Your goal :: Nothing but the records, transcribed verbatim and stripped of images, should appear in the answer.

Source material below:

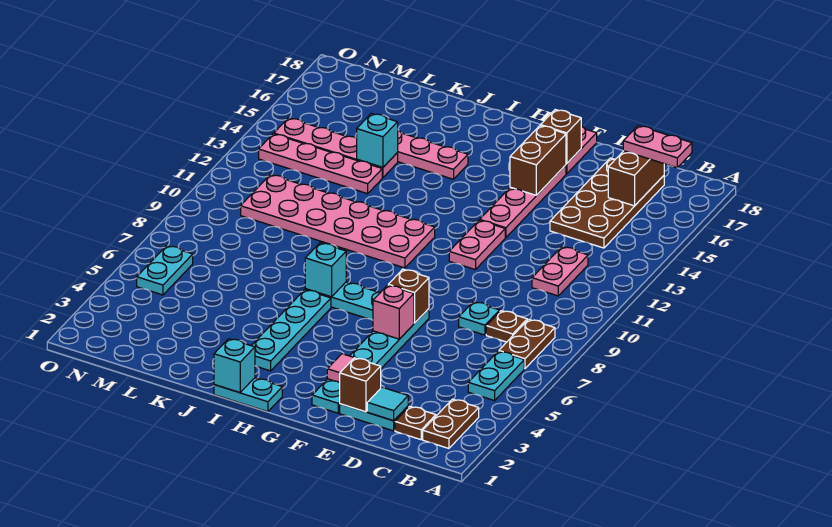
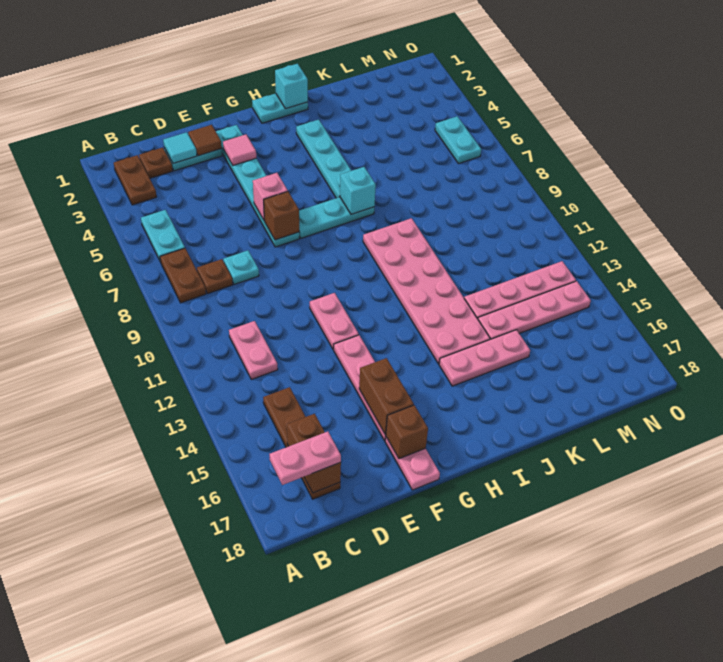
brown 2x4 plate [550,158,664,248] -> brown 1x4 plate [263,387,340,499]
brown 1x1 brick [340,358,381,412] -> brown 1x1 tile [188,125,222,156]
pink 2x6 plate [241,175,435,268] -> pink 2x6 plate turned to [363,218,490,364]
cyan 1x1 brick [357,113,398,167] -> none

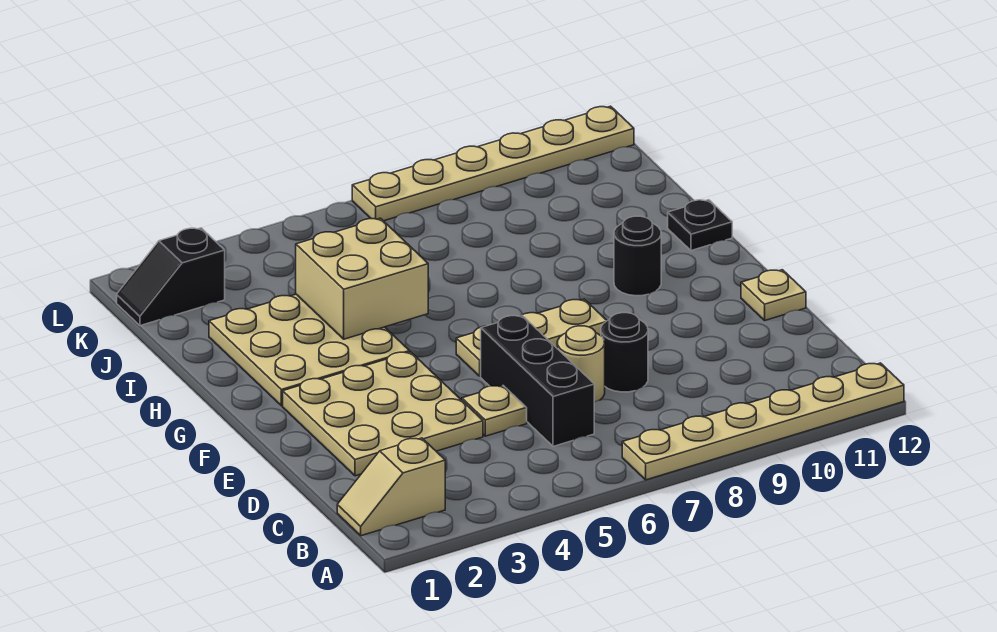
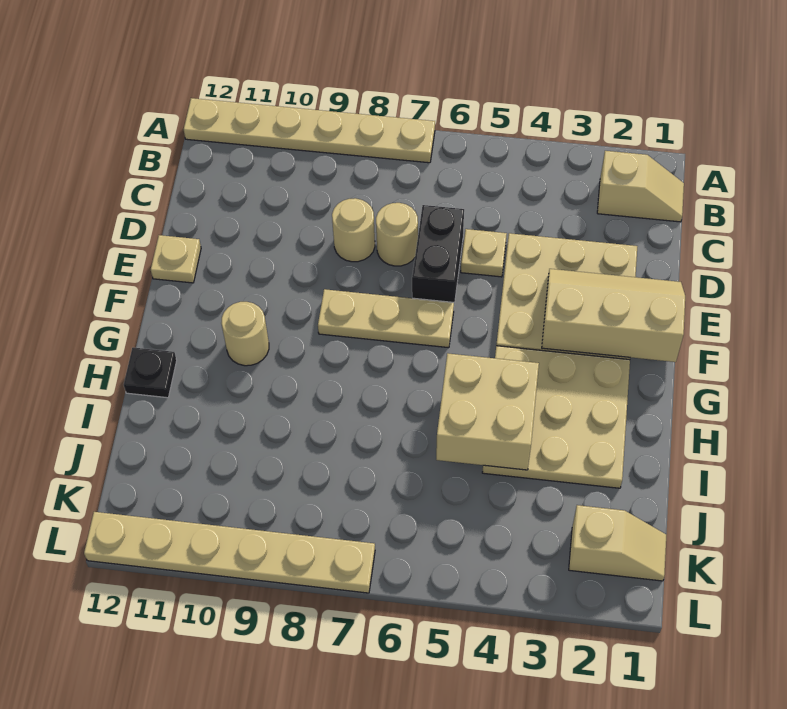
black 1x3 brick [481,315,594,446] -> black 1x2 brick [412,205,464,305]
black 1x1 round brick [601,313,648,392] -> tan 1x1 round brick [332,198,375,262]
none -> tan 2x3 slope [542,269,685,362]
black 1x1 round brick [614,216,661,296] -> tan 1x1 round brick [221,302,269,366]
black 1x2 slope [117,228,225,326] -> tan 1x2 slope [569,505,666,581]

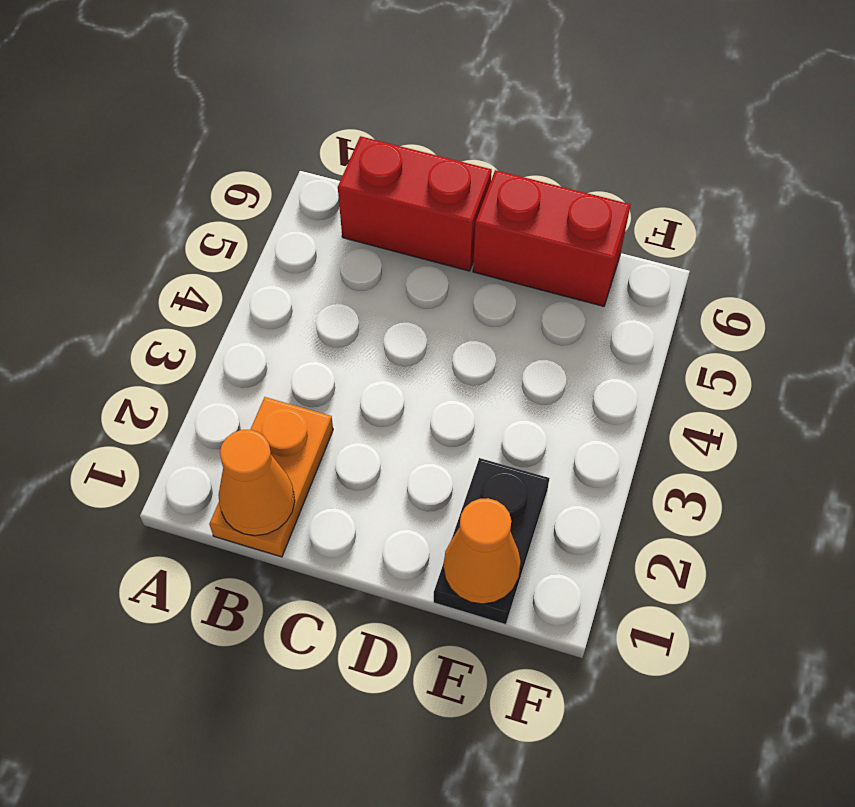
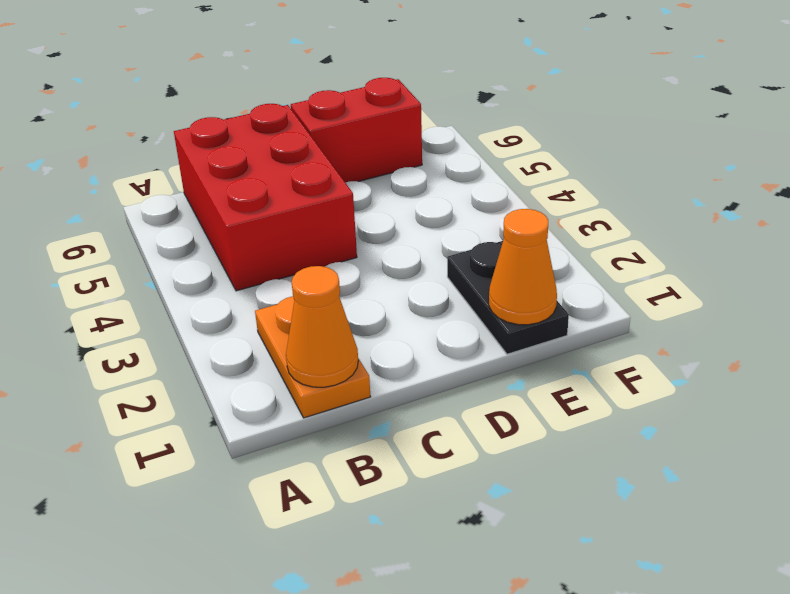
red 1x2 brick [338,136,492,271] -> red 2x3 brick [174,104,357,291]

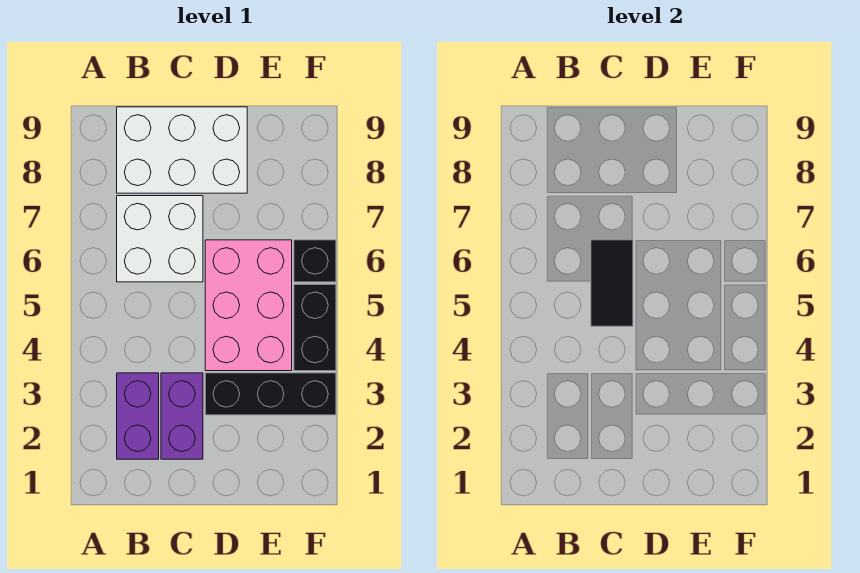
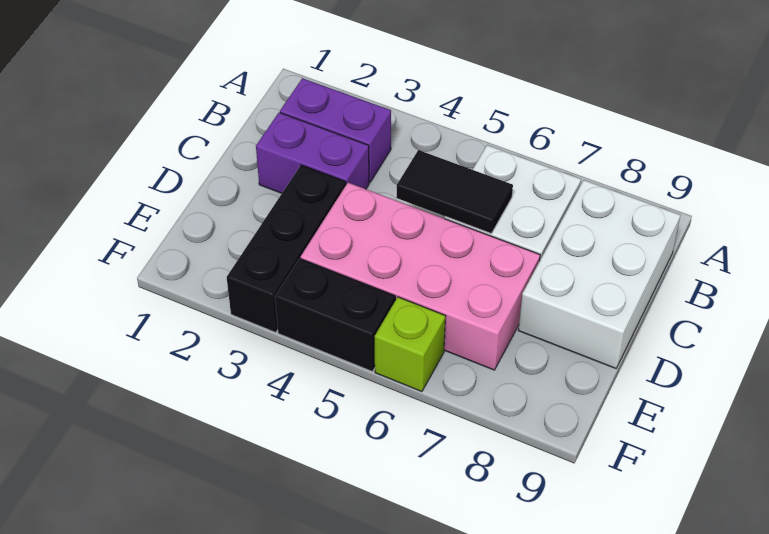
pink 2x3 brick [205,240,292,371] -> pink 2x4 brick [301,183,540,370]
black 1x1 brick [294,240,336,282] -> lime 1x1 brick [375,297,446,392]

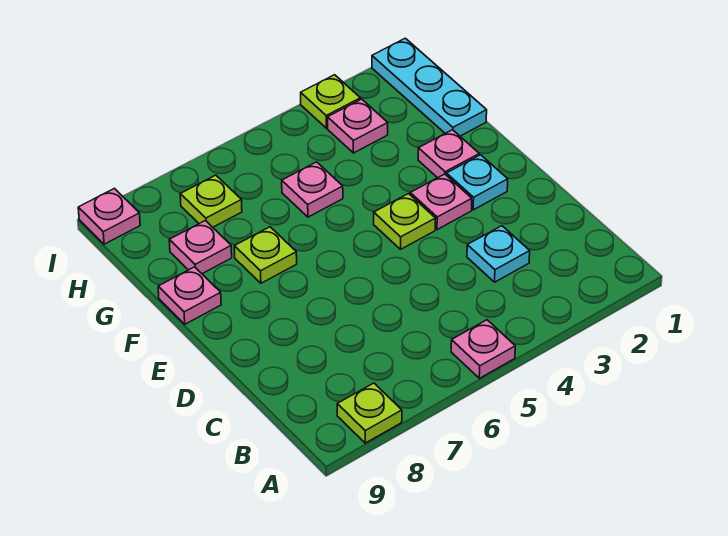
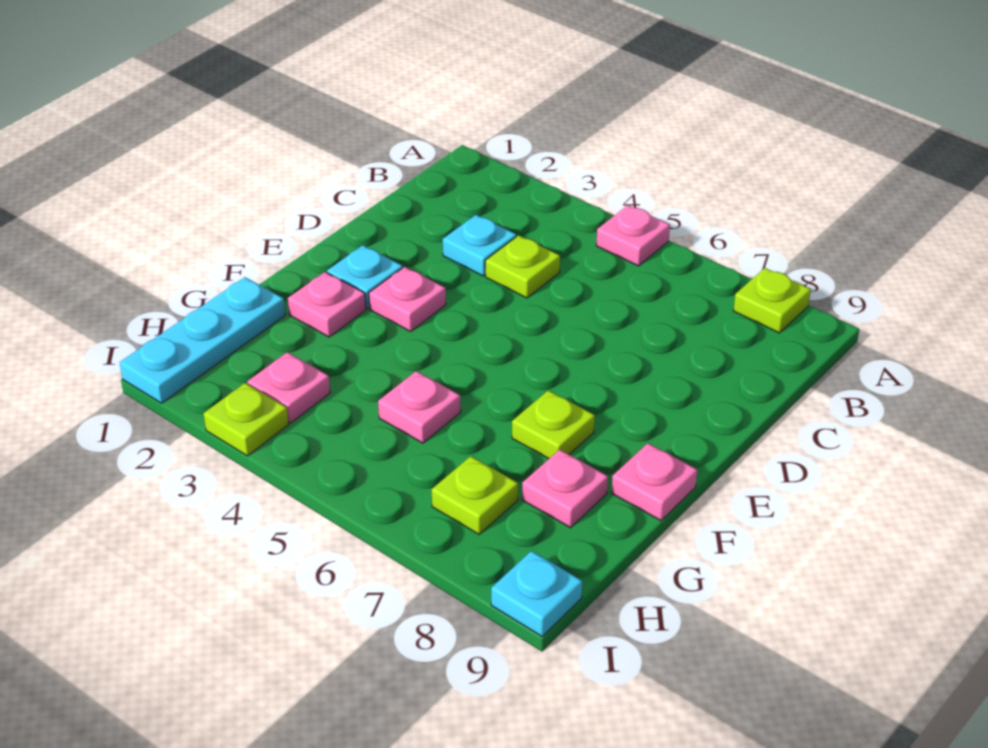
lime 1x1 plate [374,194,436,249] -> lime 1x1 plate moved to [485,235,560,298]
pink 1x1 plate [78,188,140,244] -> cyan 1x1 plate [491,551,582,636]

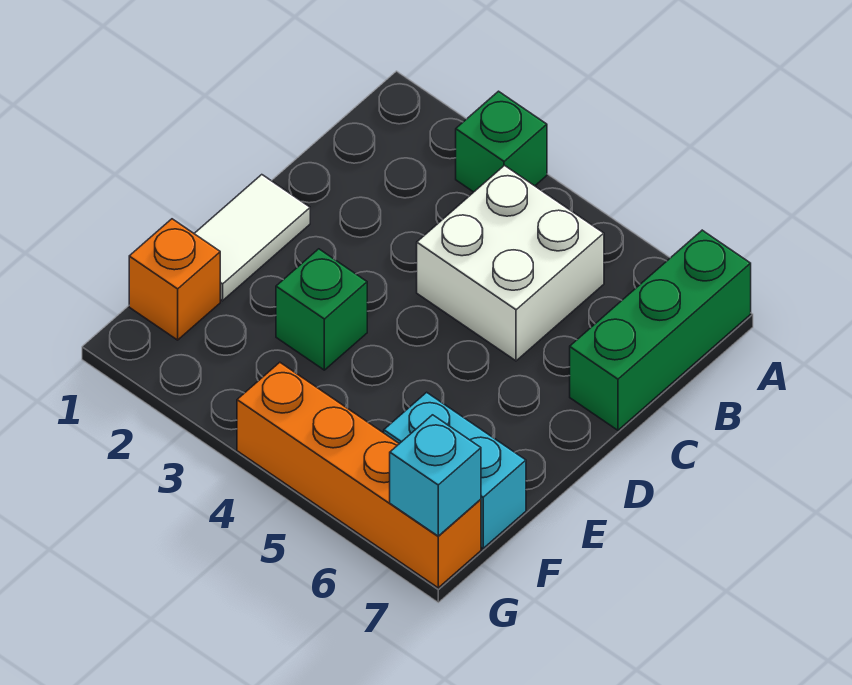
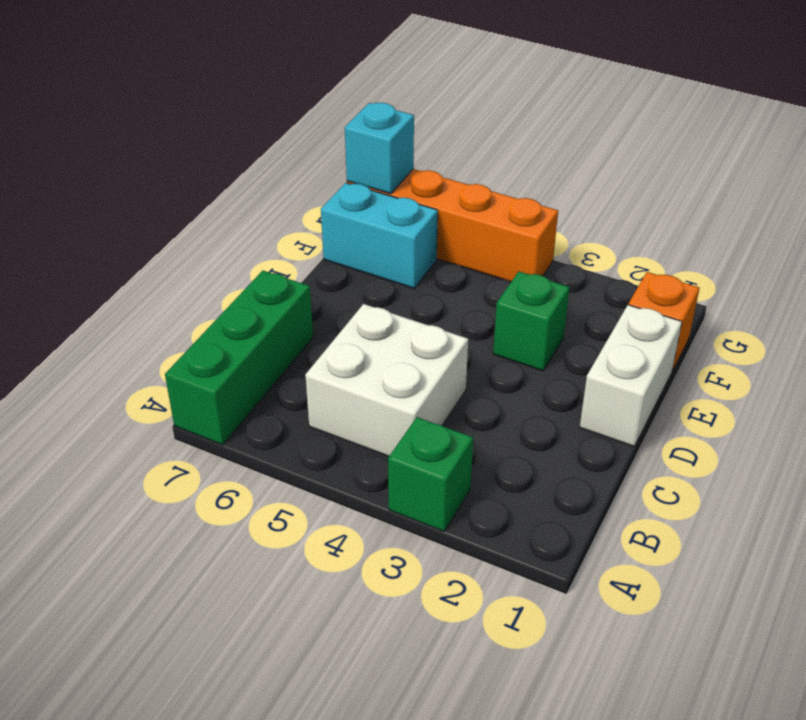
white 1x2 tile [194,175,310,301] -> white 1x2 brick [580,305,682,446]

End of Source material.

Answer section ::
brown 2x4 plate [550,158,664,248] -> brown 1x4 plate [263,387,340,499]
brown 1x1 brick [340,358,381,412] -> brown 1x1 tile [188,125,222,156]
pink 2x6 plate [241,175,435,268] -> pink 2x6 plate turned to [363,218,490,364]
cyan 1x1 brick [357,113,398,167] -> none

black 1x3 brick [481,315,594,446] -> black 1x2 brick [412,205,464,305]
black 1x1 round brick [601,313,648,392] -> tan 1x1 round brick [332,198,375,262]
none -> tan 2x3 slope [542,269,685,362]
black 1x1 round brick [614,216,661,296] -> tan 1x1 round brick [221,302,269,366]
black 1x2 slope [117,228,225,326] -> tan 1x2 slope [569,505,666,581]

red 1x2 brick [338,136,492,271] -> red 2x3 brick [174,104,357,291]

pink 2x3 brick [205,240,292,371] -> pink 2x4 brick [301,183,540,370]
black 1x1 brick [294,240,336,282] -> lime 1x1 brick [375,297,446,392]

lime 1x1 plate [374,194,436,249] -> lime 1x1 plate moved to [485,235,560,298]
pink 1x1 plate [78,188,140,244] -> cyan 1x1 plate [491,551,582,636]

white 1x2 tile [194,175,310,301] -> white 1x2 brick [580,305,682,446]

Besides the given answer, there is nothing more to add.